=== Directions ===
All entries given below are to be returned word for word.

Items from a data source:
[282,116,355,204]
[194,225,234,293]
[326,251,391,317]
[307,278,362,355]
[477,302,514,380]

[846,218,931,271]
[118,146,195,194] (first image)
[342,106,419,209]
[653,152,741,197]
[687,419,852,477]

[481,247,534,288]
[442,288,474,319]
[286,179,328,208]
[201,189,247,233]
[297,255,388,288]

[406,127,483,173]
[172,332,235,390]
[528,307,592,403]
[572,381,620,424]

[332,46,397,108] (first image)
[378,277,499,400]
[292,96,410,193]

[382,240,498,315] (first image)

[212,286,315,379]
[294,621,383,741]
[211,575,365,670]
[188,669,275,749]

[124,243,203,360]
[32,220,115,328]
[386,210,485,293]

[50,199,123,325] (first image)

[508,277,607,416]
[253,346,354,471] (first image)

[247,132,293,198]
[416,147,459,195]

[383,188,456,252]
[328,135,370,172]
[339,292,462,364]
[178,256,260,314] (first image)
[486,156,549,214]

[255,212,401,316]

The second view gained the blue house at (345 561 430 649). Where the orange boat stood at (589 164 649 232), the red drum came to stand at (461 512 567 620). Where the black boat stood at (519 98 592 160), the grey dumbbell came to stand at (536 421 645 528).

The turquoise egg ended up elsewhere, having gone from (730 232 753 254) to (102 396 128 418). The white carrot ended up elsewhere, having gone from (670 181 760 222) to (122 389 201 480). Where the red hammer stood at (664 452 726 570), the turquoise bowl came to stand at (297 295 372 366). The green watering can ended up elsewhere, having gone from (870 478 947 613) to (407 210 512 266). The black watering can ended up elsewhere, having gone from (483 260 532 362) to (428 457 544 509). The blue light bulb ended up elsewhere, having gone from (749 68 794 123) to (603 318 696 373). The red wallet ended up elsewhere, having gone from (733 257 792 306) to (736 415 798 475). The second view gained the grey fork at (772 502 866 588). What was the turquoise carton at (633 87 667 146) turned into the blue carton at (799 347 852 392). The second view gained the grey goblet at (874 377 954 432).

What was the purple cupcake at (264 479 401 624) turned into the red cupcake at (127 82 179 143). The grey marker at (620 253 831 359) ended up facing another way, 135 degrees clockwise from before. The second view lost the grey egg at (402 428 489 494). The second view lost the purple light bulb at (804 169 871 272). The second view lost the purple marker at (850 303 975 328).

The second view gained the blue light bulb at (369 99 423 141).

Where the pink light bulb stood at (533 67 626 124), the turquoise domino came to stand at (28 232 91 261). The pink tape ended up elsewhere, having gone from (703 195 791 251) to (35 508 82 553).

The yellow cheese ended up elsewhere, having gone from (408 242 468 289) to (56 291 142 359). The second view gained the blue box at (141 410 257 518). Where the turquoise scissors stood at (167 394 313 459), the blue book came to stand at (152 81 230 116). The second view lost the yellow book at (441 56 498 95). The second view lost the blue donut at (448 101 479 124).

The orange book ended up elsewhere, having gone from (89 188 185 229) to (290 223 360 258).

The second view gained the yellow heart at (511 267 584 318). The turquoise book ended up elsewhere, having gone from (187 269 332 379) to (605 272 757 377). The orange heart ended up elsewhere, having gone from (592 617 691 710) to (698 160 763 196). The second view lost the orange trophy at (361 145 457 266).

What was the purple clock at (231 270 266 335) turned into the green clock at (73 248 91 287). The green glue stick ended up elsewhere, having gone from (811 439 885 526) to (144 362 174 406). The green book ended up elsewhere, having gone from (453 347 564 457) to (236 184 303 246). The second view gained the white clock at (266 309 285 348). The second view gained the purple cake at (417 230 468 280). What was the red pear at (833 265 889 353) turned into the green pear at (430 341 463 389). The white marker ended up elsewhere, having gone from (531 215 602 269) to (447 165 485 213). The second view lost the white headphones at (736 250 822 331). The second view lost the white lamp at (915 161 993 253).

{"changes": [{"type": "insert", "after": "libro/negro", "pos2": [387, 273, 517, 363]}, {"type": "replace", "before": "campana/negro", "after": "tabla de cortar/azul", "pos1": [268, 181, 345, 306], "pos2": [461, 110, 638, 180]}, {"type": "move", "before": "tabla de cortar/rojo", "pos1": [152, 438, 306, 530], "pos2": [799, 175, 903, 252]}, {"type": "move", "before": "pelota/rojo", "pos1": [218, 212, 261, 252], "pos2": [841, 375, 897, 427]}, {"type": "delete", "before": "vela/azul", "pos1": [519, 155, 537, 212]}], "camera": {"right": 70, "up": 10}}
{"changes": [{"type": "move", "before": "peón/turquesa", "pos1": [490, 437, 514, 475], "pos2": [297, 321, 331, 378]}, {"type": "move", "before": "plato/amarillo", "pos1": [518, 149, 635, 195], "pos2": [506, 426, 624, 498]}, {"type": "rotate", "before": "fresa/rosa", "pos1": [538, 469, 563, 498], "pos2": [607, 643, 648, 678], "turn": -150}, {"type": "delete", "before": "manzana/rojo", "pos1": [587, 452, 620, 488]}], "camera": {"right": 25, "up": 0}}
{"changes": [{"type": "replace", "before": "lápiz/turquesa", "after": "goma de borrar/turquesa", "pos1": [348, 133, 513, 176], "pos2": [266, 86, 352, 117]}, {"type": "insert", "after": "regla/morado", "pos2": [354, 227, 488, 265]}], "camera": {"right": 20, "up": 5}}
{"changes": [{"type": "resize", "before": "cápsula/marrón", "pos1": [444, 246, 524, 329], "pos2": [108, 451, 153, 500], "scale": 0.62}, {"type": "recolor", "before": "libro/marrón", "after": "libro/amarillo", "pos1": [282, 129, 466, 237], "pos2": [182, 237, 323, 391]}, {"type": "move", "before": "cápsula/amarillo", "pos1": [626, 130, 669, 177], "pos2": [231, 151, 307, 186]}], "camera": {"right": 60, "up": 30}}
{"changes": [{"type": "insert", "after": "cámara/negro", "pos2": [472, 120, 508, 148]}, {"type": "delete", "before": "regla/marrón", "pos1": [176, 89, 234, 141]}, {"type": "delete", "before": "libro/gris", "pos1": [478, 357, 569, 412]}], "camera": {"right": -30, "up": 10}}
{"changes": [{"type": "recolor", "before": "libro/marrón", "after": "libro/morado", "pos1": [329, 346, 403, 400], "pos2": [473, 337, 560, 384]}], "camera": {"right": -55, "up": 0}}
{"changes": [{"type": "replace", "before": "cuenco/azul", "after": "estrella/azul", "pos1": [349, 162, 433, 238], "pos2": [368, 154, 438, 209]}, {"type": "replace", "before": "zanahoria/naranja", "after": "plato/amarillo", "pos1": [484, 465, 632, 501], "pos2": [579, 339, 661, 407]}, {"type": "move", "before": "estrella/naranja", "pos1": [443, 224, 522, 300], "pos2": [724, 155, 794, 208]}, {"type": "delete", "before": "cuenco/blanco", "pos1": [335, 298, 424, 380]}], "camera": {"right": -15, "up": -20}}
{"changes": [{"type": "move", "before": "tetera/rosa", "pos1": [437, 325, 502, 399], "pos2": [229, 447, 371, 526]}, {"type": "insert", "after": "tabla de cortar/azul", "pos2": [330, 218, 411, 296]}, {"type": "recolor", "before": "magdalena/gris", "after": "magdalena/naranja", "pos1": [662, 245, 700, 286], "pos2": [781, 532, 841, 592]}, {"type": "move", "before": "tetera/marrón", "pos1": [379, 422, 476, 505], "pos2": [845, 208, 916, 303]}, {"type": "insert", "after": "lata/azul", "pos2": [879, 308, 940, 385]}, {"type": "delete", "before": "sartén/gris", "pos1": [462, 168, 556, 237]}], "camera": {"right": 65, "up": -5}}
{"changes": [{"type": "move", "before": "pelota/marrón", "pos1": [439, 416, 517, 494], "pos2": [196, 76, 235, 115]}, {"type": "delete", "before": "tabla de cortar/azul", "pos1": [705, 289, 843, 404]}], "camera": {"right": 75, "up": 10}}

=== Your response ===
[282,116,355,204]
[194,225,234,293]
[326,251,391,317]
[307,278,362,355]
[477,302,514,380]

[846,218,931,271]
[118,146,195,194] (first image)
[342,106,419,209]
[653,152,741,197]
[687,419,852,477]

[481,247,534,288]
[442,288,474,319]
[286,179,328,208]
[201,189,247,233]
[297,255,388,288]

[406,127,483,173]
[172,332,235,390]
[528,307,592,403]
[572,381,620,424]

[332,46,397,108] (first image)
[378,277,499,400]
[292,96,410,193]

[382,240,498,315] (first image)

[212,286,315,379]
[294,621,383,741]
[211,575,365,670]
[188,669,275,749]

[124,243,203,360]
[32,220,115,328]
[386,210,485,293]

[50,199,123,325] (first image)

[508,277,607,416]
[253,346,354,471] (first image)

[247,132,293,198]
[416,147,459,195]

[383,188,456,252]
[328,135,370,172]
[339,292,462,364]
[178,256,260,314] (first image)
[486,156,549,214]

[255,212,401,316]

The second view gained the blue house at (345 561 430 649). Where the orange boat stood at (589 164 649 232), the red drum came to stand at (461 512 567 620). Where the black boat stood at (519 98 592 160), the grey dumbbell came to stand at (536 421 645 528).

The turquoise egg ended up elsewhere, having gone from (730 232 753 254) to (102 396 128 418). The white carrot ended up elsewhere, having gone from (670 181 760 222) to (122 389 201 480). Where the red hammer stood at (664 452 726 570), the turquoise bowl came to stand at (297 295 372 366). The green watering can ended up elsewhere, having gone from (870 478 947 613) to (407 210 512 266). The black watering can ended up elsewhere, having gone from (483 260 532 362) to (428 457 544 509). The blue light bulb ended up elsewhere, having gone from (749 68 794 123) to (603 318 696 373). The red wallet ended up elsewhere, having gone from (733 257 792 306) to (736 415 798 475). The second view gained the grey fork at (772 502 866 588). What was the turquoise carton at (633 87 667 146) turned into the blue carton at (799 347 852 392). The second view gained the grey goblet at (874 377 954 432).

What was the purple cupcake at (264 479 401 624) turned into the red cupcake at (127 82 179 143). The grey marker at (620 253 831 359) ended up facing another way, 135 degrees clockwise from before. The second view lost the grey egg at (402 428 489 494). The second view lost the purple light bulb at (804 169 871 272). The second view lost the purple marker at (850 303 975 328).

The second view gained the blue light bulb at (369 99 423 141).

Where the pink light bulb stood at (533 67 626 124), the turquoise domino came to stand at (28 232 91 261). The pink tape ended up elsewhere, having gone from (703 195 791 251) to (35 508 82 553).

The yellow cheese ended up elsewhere, having gone from (408 242 468 289) to (56 291 142 359). The second view gained the blue box at (141 410 257 518). Where the turquoise scissors stood at (167 394 313 459), the blue book came to stand at (152 81 230 116). The second view lost the yellow book at (441 56 498 95). The second view lost the blue donut at (448 101 479 124).

The orange book ended up elsewhere, having gone from (89 188 185 229) to (290 223 360 258).

The second view gained the yellow heart at (511 267 584 318). The turquoise book ended up elsewhere, having gone from (187 269 332 379) to (605 272 757 377). The orange heart ended up elsewhere, having gone from (592 617 691 710) to (698 160 763 196). The second view lost the orange trophy at (361 145 457 266).

What was the purple clock at (231 270 266 335) turned into the green clock at (73 248 91 287). The green glue stick ended up elsewhere, having gone from (811 439 885 526) to (144 362 174 406). The green book ended up elsewhere, having gone from (453 347 564 457) to (236 184 303 246). The second view gained the white clock at (266 309 285 348). The second view gained the purple cake at (417 230 468 280). What was the red pear at (833 265 889 353) turned into the green pear at (430 341 463 389). The white marker ended up elsewhere, having gone from (531 215 602 269) to (447 165 485 213). The second view lost the white headphones at (736 250 822 331). The second view lost the white lamp at (915 161 993 253).

{"changes": [{"type": "insert", "after": "libro/negro", "pos2": [387, 273, 517, 363]}, {"type": "replace", "before": "campana/negro", "after": "tabla de cortar/azul", "pos1": [268, 181, 345, 306], "pos2": [461, 110, 638, 180]}, {"type": "move", "before": "tabla de cortar/rojo", "pos1": [152, 438, 306, 530], "pos2": [799, 175, 903, 252]}, {"type": "move", "before": "pelota/rojo", "pos1": [218, 212, 261, 252], "pos2": [841, 375, 897, 427]}, {"type": "delete", "before": "vela/azul", "pos1": [519, 155, 537, 212]}], "camera": {"right": 70, "up": 10}}
{"changes": [{"type": "move", "before": "peón/turquesa", "pos1": [490, 437, 514, 475], "pos2": [297, 321, 331, 378]}, {"type": "move", "before": "plato/amarillo", "pos1": [518, 149, 635, 195], "pos2": [506, 426, 624, 498]}, {"type": "rotate", "before": "fresa/rosa", "pos1": [538, 469, 563, 498], "pos2": [607, 643, 648, 678], "turn": -150}, {"type": "delete", "before": "manzana/rojo", "pos1": [587, 452, 620, 488]}], "camera": {"right": 25, "up": 0}}
{"changes": [{"type": "replace", "before": "lápiz/turquesa", "after": "goma de borrar/turquesa", "pos1": [348, 133, 513, 176], "pos2": [266, 86, 352, 117]}, {"type": "insert", "after": "regla/morado", "pos2": [354, 227, 488, 265]}], "camera": {"right": 20, "up": 5}}
{"changes": [{"type": "resize", "before": "cápsula/marrón", "pos1": [444, 246, 524, 329], "pos2": [108, 451, 153, 500], "scale": 0.62}, {"type": "recolor", "before": "libro/marrón", "after": "libro/amarillo", "pos1": [282, 129, 466, 237], "pos2": [182, 237, 323, 391]}, {"type": "move", "before": "cápsula/amarillo", "pos1": [626, 130, 669, 177], "pos2": [231, 151, 307, 186]}], "camera": {"right": 60, "up": 30}}
{"changes": [{"type": "insert", "after": "cámara/negro", "pos2": [472, 120, 508, 148]}, {"type": "delete", "before": "regla/marrón", "pos1": [176, 89, 234, 141]}, {"type": "delete", "before": "libro/gris", "pos1": [478, 357, 569, 412]}], "camera": {"right": -30, "up": 10}}
{"changes": [{"type": "recolor", "before": "libro/marrón", "after": "libro/morado", "pos1": [329, 346, 403, 400], "pos2": [473, 337, 560, 384]}], "camera": {"right": -55, "up": 0}}
{"changes": [{"type": "replace", "before": "cuenco/azul", "after": "estrella/azul", "pos1": [349, 162, 433, 238], "pos2": [368, 154, 438, 209]}, {"type": "replace", "before": "zanahoria/naranja", "after": "plato/amarillo", "pos1": [484, 465, 632, 501], "pos2": [579, 339, 661, 407]}, {"type": "move", "before": "estrella/naranja", "pos1": [443, 224, 522, 300], "pos2": [724, 155, 794, 208]}, {"type": "delete", "before": "cuenco/blanco", "pos1": [335, 298, 424, 380]}], "camera": {"right": -15, "up": -20}}
{"changes": [{"type": "move", "before": "tetera/rosa", "pos1": [437, 325, 502, 399], "pos2": [229, 447, 371, 526]}, {"type": "insert", "after": "tabla de cortar/azul", "pos2": [330, 218, 411, 296]}, {"type": "recolor", "before": "magdalena/gris", "after": "magdalena/naranja", "pos1": [662, 245, 700, 286], "pos2": [781, 532, 841, 592]}, {"type": "move", "before": "tetera/marrón", "pos1": [379, 422, 476, 505], "pos2": [845, 208, 916, 303]}, {"type": "insert", "after": "lata/azul", "pos2": [879, 308, 940, 385]}, {"type": "delete", "before": "sartén/gris", "pos1": [462, 168, 556, 237]}], "camera": {"right": 65, "up": -5}}
{"changes": [{"type": "move", "before": "pelota/marrón", "pos1": [439, 416, 517, 494], "pos2": [196, 76, 235, 115]}, {"type": "delete", "before": "tabla de cortar/azul", "pos1": [705, 289, 843, 404]}], "camera": {"right": 75, "up": 10}}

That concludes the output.